[Records contained in a dataset]
════════

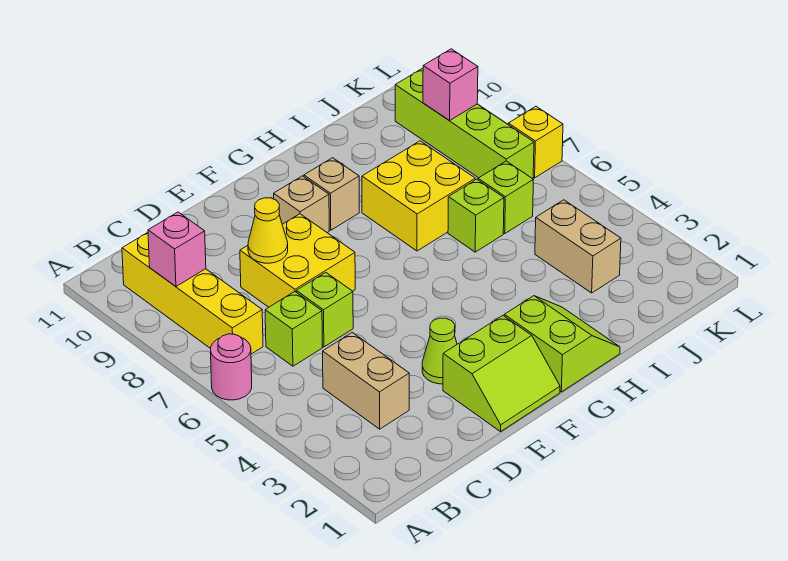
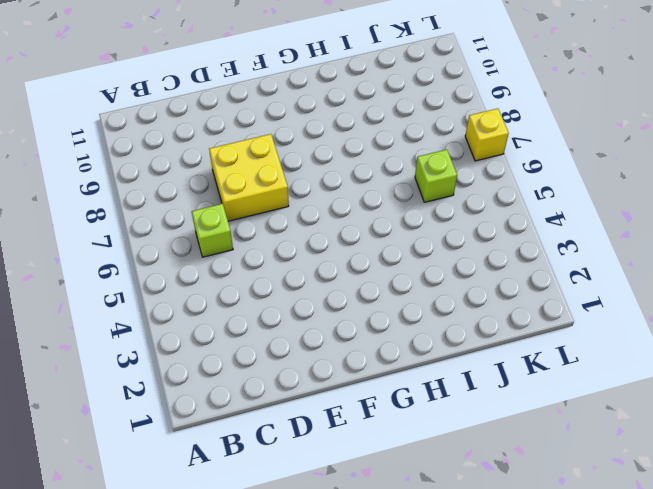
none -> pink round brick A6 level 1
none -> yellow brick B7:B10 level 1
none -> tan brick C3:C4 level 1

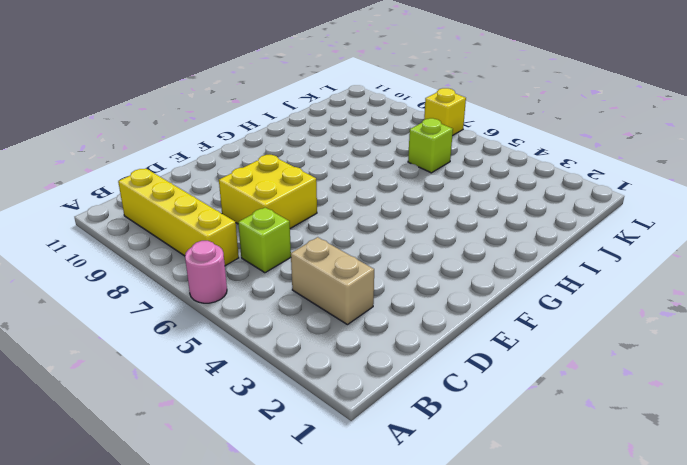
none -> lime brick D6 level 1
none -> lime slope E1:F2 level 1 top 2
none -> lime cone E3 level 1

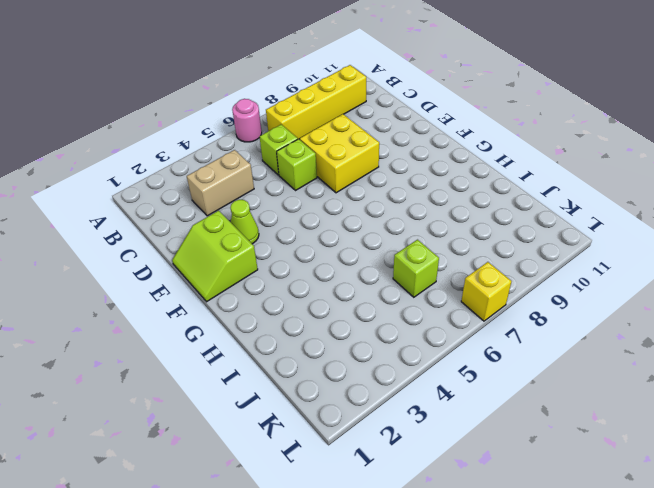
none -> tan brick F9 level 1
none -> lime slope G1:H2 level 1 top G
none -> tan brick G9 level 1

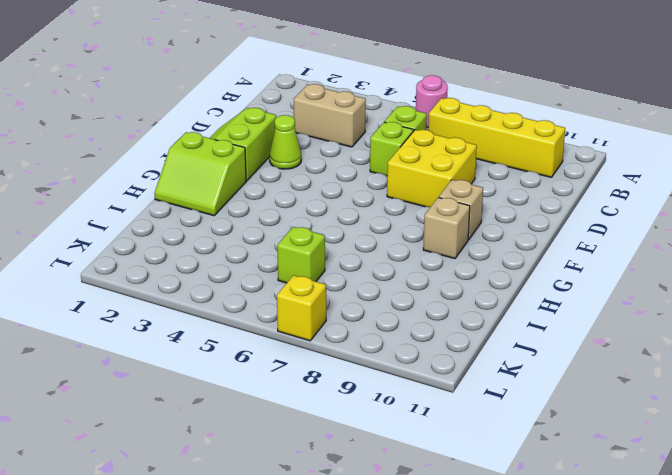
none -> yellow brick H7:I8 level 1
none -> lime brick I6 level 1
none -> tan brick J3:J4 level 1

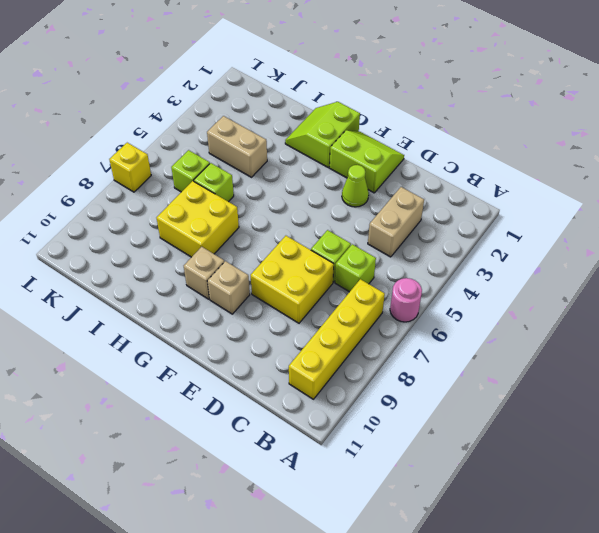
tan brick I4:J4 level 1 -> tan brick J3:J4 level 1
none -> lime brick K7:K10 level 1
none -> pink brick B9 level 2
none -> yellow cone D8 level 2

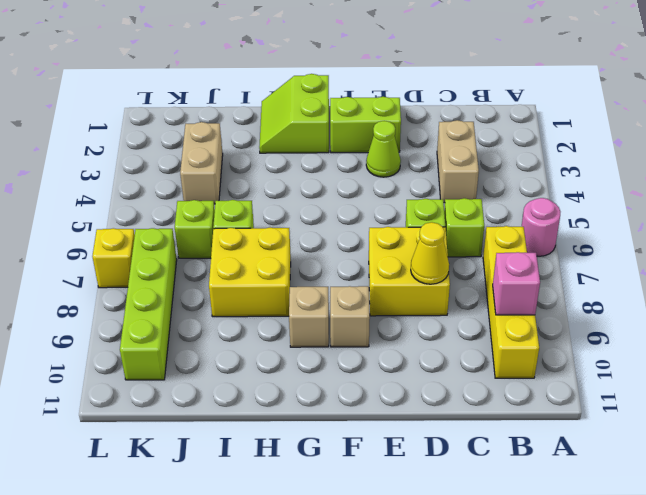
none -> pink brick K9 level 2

════════

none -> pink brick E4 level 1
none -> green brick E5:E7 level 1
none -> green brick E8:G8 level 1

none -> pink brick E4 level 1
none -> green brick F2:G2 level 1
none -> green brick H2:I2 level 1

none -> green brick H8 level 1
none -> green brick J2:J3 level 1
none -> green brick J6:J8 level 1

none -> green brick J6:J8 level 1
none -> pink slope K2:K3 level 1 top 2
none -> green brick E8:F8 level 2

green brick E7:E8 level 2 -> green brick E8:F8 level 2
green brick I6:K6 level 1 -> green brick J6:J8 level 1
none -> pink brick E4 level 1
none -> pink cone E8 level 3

════════

Work out how many lines in the data hold the word "green"; reply with the number alone.

11